**Aim of the task:**
Please pull out each line below that contains the word "glass", copying every such line in full.

**Record set:**

§ §

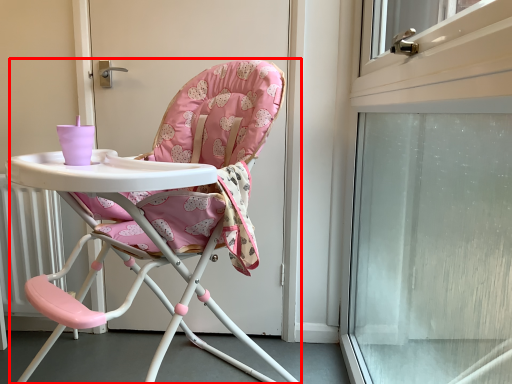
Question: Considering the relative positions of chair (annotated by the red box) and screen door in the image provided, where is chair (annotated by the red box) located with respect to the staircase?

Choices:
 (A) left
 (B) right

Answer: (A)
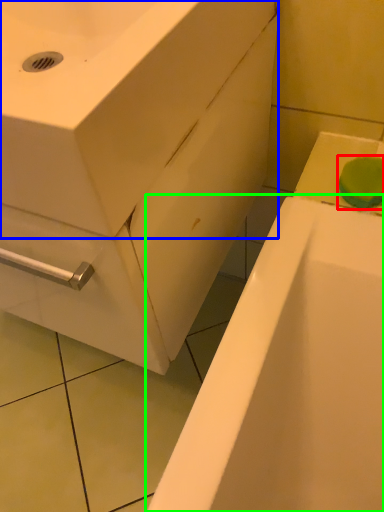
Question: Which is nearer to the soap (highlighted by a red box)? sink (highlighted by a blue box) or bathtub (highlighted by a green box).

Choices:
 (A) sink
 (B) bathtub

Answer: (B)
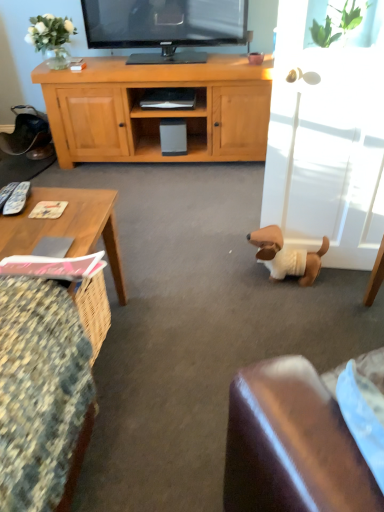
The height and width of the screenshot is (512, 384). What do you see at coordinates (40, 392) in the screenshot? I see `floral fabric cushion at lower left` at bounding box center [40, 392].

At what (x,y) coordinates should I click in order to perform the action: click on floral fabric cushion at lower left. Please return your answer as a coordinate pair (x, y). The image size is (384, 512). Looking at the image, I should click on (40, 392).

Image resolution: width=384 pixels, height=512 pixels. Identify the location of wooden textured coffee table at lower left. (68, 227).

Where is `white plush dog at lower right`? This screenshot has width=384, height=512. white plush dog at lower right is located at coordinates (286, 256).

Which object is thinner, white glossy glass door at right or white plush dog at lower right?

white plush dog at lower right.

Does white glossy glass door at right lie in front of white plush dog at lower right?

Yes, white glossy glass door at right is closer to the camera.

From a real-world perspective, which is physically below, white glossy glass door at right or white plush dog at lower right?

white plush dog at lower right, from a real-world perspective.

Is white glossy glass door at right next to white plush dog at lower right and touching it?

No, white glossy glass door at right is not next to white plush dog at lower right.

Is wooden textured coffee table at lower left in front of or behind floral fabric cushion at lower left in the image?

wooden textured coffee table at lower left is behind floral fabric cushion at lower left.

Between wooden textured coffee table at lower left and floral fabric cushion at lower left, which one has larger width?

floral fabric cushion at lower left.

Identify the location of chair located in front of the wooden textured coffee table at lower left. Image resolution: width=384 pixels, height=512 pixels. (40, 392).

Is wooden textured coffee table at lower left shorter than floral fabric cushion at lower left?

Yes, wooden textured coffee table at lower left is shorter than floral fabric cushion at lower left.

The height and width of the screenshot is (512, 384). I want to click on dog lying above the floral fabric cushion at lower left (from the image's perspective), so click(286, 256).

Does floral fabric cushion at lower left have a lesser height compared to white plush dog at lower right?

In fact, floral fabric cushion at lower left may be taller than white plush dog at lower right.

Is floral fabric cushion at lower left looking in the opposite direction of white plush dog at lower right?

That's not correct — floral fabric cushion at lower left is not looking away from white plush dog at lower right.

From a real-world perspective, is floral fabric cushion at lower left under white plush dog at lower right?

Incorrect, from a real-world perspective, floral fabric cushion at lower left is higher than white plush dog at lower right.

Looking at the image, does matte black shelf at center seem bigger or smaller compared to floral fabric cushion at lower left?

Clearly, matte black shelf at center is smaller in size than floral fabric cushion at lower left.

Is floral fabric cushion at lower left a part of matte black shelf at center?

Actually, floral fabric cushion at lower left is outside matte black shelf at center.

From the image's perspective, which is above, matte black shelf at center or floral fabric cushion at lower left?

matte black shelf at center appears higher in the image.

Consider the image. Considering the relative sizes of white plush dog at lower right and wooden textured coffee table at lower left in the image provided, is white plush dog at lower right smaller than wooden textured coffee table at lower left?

§ §

**Final answer:**
Which object is thinner, white glossy glass door at right or white plush dog at lower right?
Does white glossy glass door at right lie in front of white plush dog at lower right?
Yes, white glossy glass door at right is closer to the camera.
From a real-world perspective, which is physically below, white glossy glass door at right or white plush dog at lower right?
Is white glossy glass door at right next to white plush dog at lower right and touching it?
No, white glossy glass door at right is not next to white plush dog at lower right.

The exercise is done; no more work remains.